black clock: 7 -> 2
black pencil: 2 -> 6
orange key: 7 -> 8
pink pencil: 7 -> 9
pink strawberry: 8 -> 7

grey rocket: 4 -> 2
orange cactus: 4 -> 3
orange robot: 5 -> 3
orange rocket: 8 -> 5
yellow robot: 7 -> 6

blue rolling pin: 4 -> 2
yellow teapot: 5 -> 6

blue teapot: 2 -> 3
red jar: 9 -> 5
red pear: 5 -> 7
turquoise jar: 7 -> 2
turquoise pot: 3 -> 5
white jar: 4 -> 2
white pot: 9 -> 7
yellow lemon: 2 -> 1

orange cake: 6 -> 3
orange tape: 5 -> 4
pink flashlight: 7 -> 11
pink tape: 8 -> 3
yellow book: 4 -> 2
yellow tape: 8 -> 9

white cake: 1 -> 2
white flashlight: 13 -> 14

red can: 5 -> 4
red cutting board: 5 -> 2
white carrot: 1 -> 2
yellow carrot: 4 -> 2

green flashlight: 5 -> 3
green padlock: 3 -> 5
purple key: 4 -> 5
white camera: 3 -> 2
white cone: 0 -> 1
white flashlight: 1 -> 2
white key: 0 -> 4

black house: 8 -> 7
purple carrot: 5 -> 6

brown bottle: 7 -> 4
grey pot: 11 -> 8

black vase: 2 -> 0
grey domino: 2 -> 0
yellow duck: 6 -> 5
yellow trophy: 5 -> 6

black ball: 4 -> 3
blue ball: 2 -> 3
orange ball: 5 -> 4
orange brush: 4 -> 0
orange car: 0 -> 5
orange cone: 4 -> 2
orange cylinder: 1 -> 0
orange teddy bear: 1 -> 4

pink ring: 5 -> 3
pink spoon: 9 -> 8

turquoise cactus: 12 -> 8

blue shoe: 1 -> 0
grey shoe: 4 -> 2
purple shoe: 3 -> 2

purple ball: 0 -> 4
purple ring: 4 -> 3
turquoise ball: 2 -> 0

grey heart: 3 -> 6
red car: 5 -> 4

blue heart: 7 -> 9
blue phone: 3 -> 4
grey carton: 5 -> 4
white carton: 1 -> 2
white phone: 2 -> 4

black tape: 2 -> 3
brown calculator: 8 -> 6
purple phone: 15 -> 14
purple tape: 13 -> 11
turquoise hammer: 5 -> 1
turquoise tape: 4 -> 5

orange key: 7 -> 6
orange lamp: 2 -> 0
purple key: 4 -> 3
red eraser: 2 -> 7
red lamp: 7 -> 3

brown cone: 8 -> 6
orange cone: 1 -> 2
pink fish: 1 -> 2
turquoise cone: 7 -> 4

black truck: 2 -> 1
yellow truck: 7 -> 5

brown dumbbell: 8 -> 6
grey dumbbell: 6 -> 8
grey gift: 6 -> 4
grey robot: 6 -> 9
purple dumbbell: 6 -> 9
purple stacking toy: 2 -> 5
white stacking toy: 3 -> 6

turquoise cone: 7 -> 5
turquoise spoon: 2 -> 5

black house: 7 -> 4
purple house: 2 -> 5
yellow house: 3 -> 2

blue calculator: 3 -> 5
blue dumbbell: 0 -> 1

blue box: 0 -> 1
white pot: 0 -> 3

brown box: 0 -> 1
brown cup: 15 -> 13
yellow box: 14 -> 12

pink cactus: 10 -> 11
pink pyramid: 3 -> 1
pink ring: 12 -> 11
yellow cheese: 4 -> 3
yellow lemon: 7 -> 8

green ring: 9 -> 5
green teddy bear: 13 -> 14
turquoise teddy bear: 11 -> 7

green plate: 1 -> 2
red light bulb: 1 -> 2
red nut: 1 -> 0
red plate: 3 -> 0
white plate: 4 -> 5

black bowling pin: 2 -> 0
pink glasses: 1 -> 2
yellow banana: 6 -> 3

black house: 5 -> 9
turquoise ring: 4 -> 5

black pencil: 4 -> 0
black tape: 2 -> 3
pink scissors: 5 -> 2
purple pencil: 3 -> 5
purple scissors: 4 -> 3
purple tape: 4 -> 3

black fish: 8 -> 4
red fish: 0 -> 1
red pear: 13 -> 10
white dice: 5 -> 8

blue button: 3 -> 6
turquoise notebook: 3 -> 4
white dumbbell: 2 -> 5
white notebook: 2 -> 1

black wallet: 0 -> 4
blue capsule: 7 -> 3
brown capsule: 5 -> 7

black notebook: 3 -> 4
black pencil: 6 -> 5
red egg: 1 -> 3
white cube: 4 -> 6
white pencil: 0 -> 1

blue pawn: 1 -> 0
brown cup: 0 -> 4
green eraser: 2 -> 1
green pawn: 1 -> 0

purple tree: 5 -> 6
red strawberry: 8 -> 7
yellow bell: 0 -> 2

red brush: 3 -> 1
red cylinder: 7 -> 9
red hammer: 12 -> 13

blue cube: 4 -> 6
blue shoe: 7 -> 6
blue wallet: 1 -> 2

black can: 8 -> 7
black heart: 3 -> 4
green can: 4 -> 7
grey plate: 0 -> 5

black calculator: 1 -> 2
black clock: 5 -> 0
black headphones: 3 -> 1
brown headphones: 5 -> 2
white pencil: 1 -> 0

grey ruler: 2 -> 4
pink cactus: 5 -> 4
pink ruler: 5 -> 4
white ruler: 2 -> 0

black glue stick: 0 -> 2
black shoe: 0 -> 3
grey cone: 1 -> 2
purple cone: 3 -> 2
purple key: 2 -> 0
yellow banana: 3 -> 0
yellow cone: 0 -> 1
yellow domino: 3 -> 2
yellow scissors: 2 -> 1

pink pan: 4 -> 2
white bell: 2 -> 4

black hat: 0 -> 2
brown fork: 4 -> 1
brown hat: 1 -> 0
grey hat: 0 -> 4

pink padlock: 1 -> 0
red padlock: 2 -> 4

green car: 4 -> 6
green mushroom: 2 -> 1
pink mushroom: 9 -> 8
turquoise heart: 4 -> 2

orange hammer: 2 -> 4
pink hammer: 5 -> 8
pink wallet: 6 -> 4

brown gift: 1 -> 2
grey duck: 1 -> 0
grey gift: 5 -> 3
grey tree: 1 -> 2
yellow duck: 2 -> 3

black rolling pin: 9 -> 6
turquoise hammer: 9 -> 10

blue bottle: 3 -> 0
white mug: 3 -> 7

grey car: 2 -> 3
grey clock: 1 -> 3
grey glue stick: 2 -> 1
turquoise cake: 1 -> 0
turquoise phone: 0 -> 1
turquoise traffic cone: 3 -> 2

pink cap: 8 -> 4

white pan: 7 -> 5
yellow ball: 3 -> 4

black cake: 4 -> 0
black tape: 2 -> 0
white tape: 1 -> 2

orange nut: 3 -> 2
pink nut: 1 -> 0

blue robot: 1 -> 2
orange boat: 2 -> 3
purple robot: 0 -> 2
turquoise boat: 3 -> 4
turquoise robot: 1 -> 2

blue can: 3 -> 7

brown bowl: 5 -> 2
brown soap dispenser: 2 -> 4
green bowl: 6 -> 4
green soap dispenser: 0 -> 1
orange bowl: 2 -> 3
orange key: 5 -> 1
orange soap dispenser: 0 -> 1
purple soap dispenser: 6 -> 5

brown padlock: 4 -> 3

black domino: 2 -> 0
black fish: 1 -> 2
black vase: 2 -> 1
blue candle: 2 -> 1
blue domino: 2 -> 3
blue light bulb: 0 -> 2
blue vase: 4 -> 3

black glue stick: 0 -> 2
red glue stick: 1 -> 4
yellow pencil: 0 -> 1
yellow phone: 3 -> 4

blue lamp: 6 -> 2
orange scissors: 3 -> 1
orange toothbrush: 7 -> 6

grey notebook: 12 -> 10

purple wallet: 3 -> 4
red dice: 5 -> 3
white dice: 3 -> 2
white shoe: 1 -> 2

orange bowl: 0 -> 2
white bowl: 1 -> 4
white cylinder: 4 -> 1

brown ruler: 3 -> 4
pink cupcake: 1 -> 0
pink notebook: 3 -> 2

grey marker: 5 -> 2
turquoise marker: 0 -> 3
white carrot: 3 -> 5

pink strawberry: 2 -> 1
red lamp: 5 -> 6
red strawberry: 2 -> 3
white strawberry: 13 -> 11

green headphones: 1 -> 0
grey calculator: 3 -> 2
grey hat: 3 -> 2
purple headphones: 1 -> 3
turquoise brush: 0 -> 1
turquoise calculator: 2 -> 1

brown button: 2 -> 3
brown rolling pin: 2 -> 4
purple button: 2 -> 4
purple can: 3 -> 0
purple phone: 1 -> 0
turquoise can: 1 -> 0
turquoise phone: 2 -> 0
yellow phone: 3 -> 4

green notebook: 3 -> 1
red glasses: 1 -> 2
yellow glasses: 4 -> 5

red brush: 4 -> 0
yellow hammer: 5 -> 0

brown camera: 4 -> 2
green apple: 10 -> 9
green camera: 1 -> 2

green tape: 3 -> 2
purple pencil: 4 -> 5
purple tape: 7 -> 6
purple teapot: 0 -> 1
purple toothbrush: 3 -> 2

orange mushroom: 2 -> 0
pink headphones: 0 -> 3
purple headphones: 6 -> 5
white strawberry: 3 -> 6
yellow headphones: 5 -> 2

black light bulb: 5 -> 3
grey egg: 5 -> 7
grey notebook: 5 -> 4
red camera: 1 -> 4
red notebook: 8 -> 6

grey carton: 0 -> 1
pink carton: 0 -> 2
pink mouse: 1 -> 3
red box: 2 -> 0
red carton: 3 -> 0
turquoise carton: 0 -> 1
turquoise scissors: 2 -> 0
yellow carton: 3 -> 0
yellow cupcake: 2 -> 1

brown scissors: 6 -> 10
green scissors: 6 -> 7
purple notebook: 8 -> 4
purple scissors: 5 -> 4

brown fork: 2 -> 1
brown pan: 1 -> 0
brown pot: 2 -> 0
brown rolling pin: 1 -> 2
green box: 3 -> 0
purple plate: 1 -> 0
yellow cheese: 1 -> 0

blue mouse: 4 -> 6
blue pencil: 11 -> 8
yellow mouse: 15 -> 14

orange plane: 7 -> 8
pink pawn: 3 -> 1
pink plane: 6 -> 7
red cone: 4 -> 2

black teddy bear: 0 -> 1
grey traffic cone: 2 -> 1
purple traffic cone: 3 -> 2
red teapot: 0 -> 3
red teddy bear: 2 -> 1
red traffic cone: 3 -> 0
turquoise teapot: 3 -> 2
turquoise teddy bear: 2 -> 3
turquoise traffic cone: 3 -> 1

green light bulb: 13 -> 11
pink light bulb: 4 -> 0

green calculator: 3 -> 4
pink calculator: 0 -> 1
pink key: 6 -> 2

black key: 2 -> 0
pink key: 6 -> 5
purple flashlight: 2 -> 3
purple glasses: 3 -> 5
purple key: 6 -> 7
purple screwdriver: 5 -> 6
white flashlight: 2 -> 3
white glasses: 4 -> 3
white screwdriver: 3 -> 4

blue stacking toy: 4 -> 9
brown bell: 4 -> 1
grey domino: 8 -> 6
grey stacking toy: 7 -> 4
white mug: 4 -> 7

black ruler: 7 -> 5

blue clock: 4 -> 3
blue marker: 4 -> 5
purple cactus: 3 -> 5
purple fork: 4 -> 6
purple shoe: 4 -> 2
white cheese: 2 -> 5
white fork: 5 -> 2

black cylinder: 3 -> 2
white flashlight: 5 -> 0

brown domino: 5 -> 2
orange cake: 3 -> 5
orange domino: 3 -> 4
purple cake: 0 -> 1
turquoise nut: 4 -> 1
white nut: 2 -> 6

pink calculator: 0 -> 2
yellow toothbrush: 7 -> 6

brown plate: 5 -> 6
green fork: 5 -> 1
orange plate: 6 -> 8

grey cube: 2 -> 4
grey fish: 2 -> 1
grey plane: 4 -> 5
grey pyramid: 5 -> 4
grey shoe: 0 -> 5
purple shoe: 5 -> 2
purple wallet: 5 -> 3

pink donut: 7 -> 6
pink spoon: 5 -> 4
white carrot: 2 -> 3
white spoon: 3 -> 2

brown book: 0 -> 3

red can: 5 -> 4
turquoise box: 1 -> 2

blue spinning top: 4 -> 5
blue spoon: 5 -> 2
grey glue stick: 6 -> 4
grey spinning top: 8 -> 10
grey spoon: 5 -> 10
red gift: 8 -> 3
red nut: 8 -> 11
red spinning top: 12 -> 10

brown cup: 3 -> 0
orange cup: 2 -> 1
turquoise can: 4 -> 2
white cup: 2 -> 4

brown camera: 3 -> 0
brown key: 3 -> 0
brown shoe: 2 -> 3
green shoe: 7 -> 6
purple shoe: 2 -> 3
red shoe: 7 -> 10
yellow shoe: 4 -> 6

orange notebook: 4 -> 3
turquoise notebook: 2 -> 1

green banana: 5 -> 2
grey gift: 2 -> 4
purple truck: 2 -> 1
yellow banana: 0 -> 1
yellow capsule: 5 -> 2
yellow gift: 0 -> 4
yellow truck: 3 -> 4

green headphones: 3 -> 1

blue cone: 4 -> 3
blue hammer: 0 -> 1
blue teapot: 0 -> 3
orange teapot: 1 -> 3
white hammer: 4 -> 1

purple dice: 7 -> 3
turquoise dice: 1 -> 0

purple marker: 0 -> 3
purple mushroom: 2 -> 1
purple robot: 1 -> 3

**Work instructions:**
Please copy the lines in the records above between the one holding "pink fish: 1 -> 2" and the one holding "yellow house: 3 -> 2", inclusive, exactly and with no other line.

**Written answer:**
pink fish: 1 -> 2
turquoise cone: 7 -> 4

black truck: 2 -> 1
yellow truck: 7 -> 5

brown dumbbell: 8 -> 6
grey dumbbell: 6 -> 8
grey gift: 6 -> 4
grey robot: 6 -> 9
purple dumbbell: 6 -> 9
purple stacking toy: 2 -> 5
white stacking toy: 3 -> 6

turquoise cone: 7 -> 5
turquoise spoon: 2 -> 5

black house: 7 -> 4
purple house: 2 -> 5
yellow house: 3 -> 2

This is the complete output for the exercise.